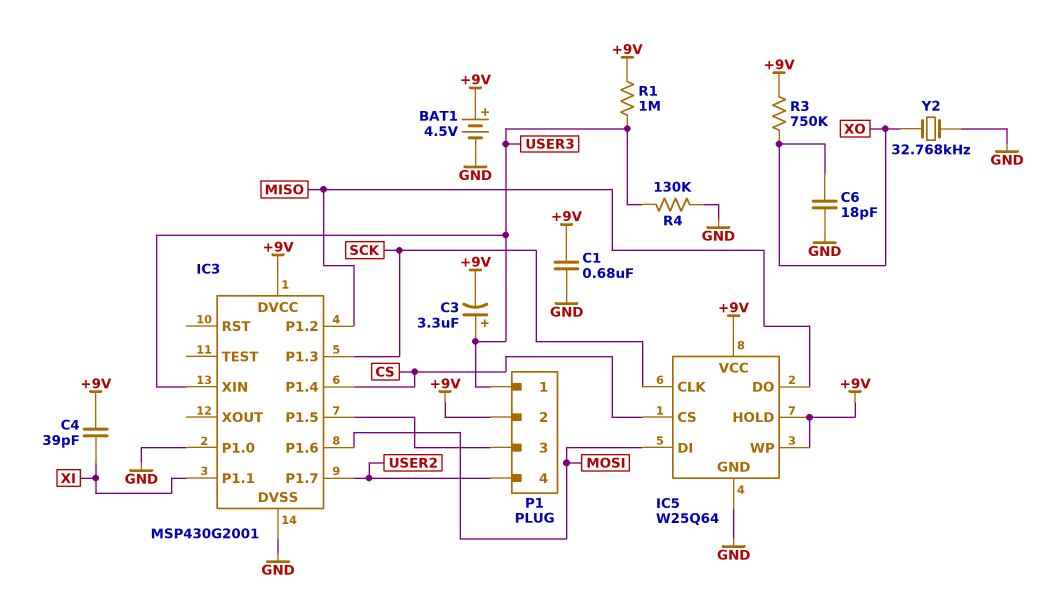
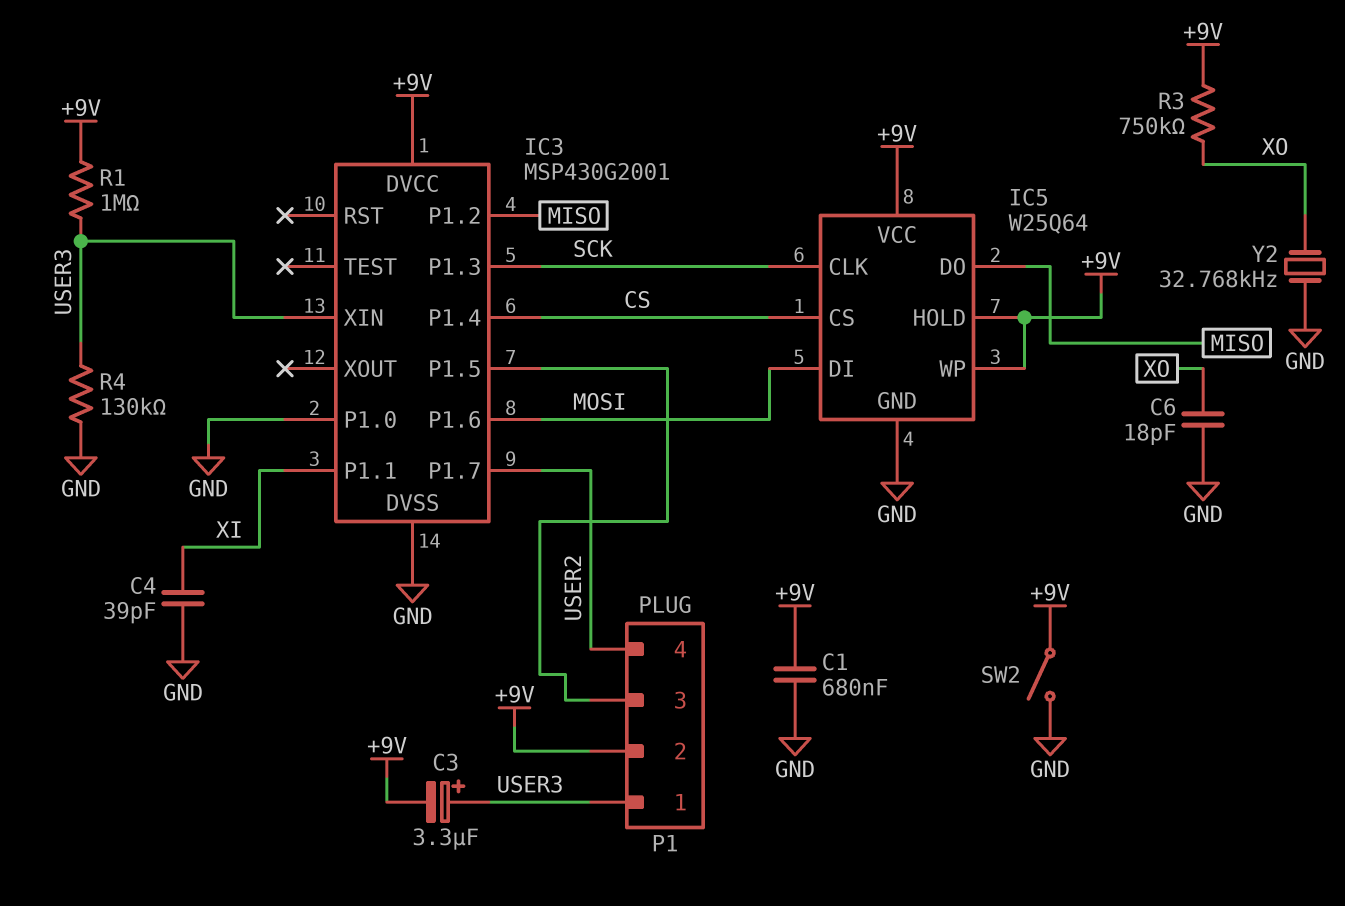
BAT1: 4.5V (plus +9V, minus GND) -> none
C4: 39pF (+9V, XI) -> 39pF (GND, XI)
SW2: none -> switch (+9V, GND)

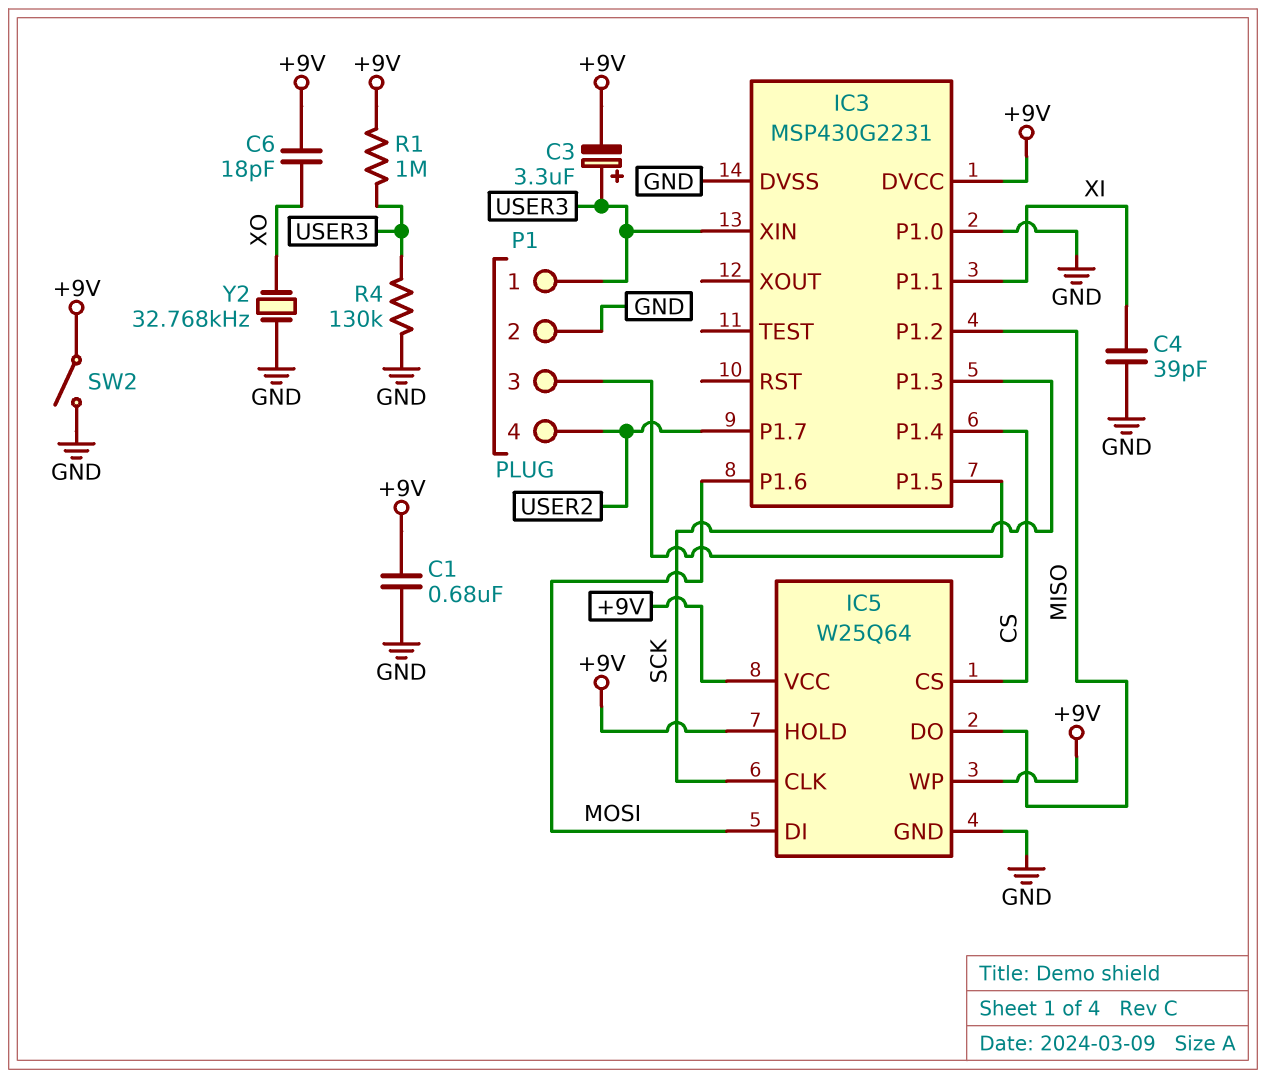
C6: 18pF (GND, XO) -> 18pF (+9V, XO)
IC3: MSP430G2001 -> MSP430G2231
P1 pin 2: +9V -> GND
R3: 750k (+9V, XO) -> none

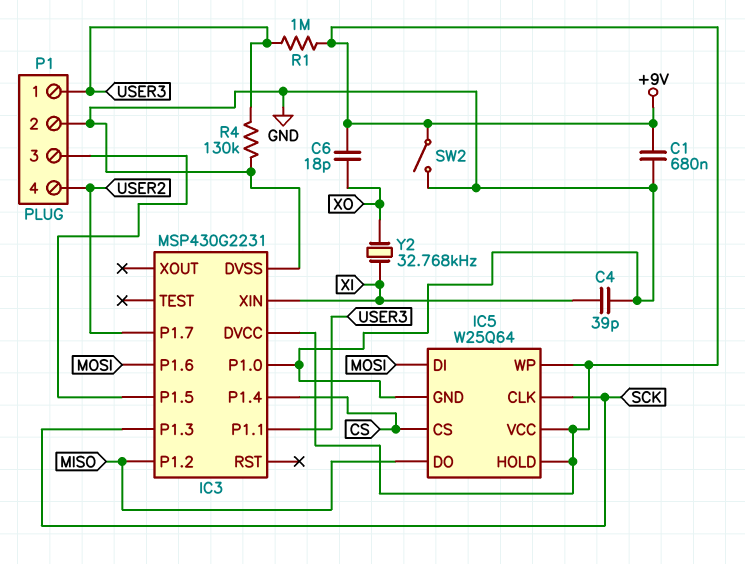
C3: 3.3uF (plus USER3, minus +9V) -> none
IC3 pin P1.1: XI -> USER3
IC3 pin XIN: USER3 -> XI
Y2: 32.768kHz (GND, XO) -> 32.768kHz (XI, XO)

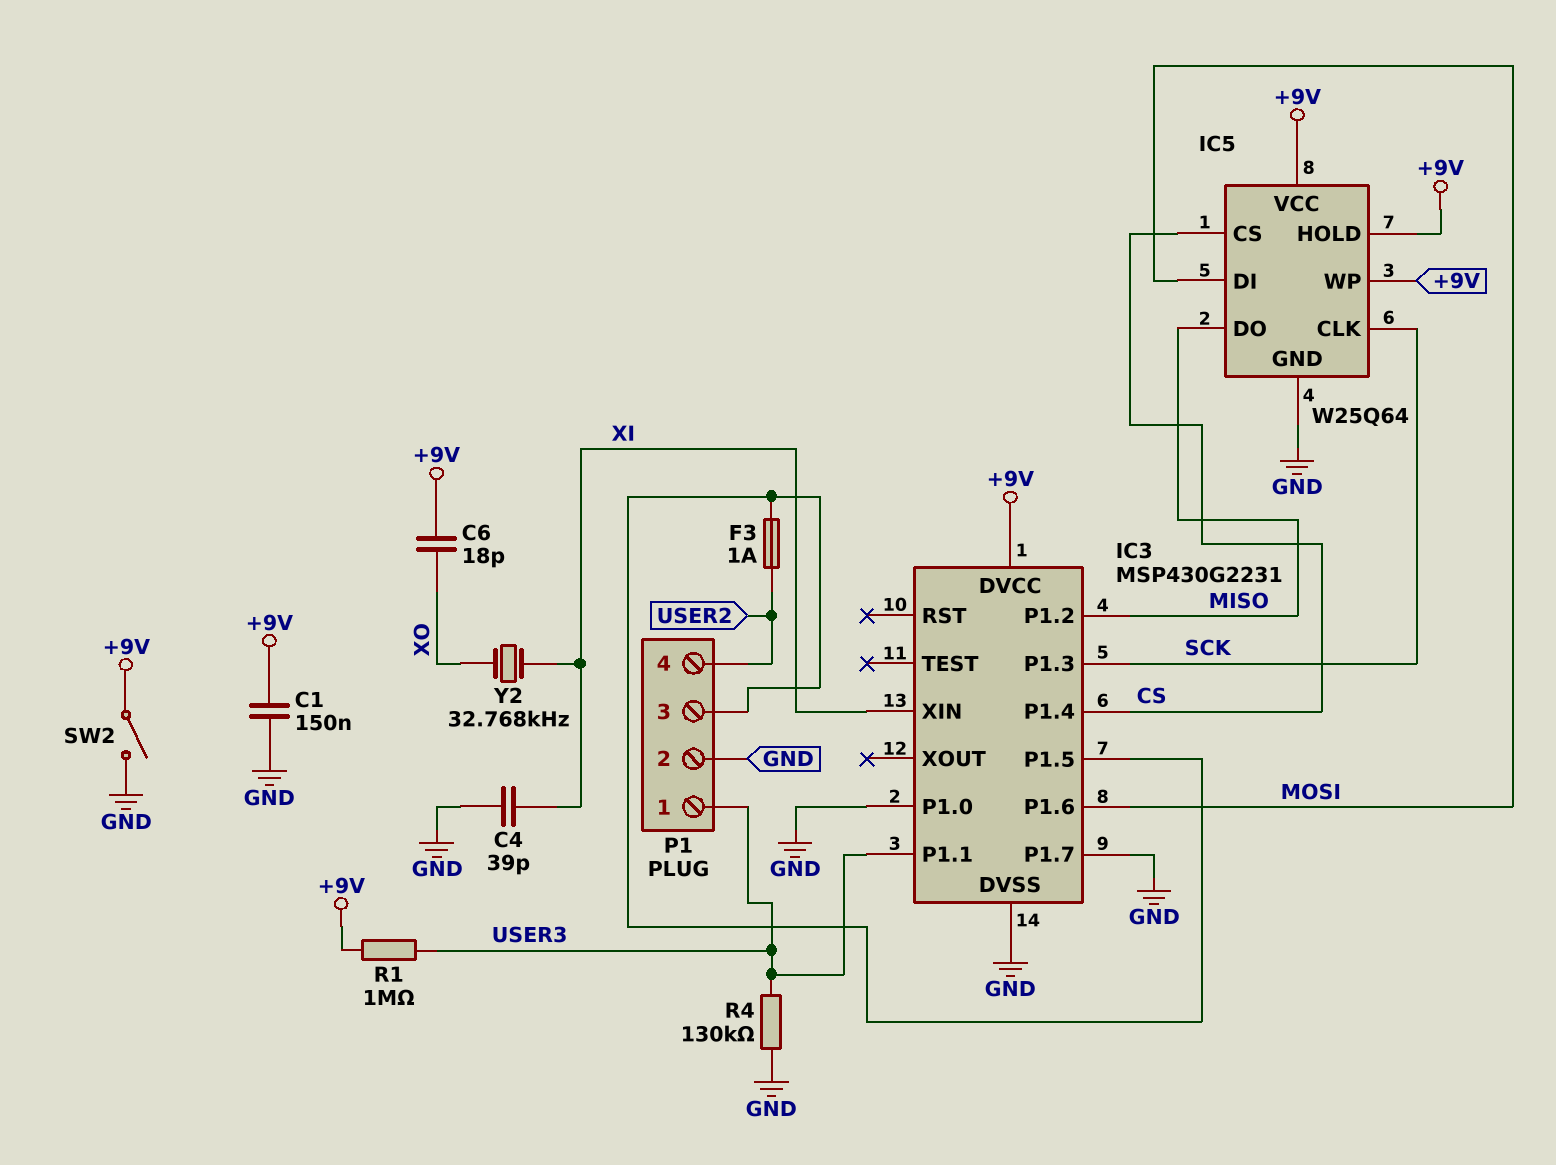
C1: 680nF (+9V, GND) -> 150nF (+9V, GND)
F3: none -> 1A (IC3/P1.5, USER2)
IC3 pin P1.7: USER2 -> GND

····················

### Assigned task
Write out, word for word, only the lines from the one containing "Y2: 32.768kHz (GND, XO) -> 32.768kHz (XI, XO)" to the end of the data above; the pictures stay out.

### Result for this task
Y2: 32.768kHz (GND, XO) -> 32.768kHz (XI, XO)

C1: 680nF (+9V, GND) -> 150nF (+9V, GND)
F3: none -> 1A (IC3/P1.5, USER2)
IC3 pin P1.7: USER2 -> GND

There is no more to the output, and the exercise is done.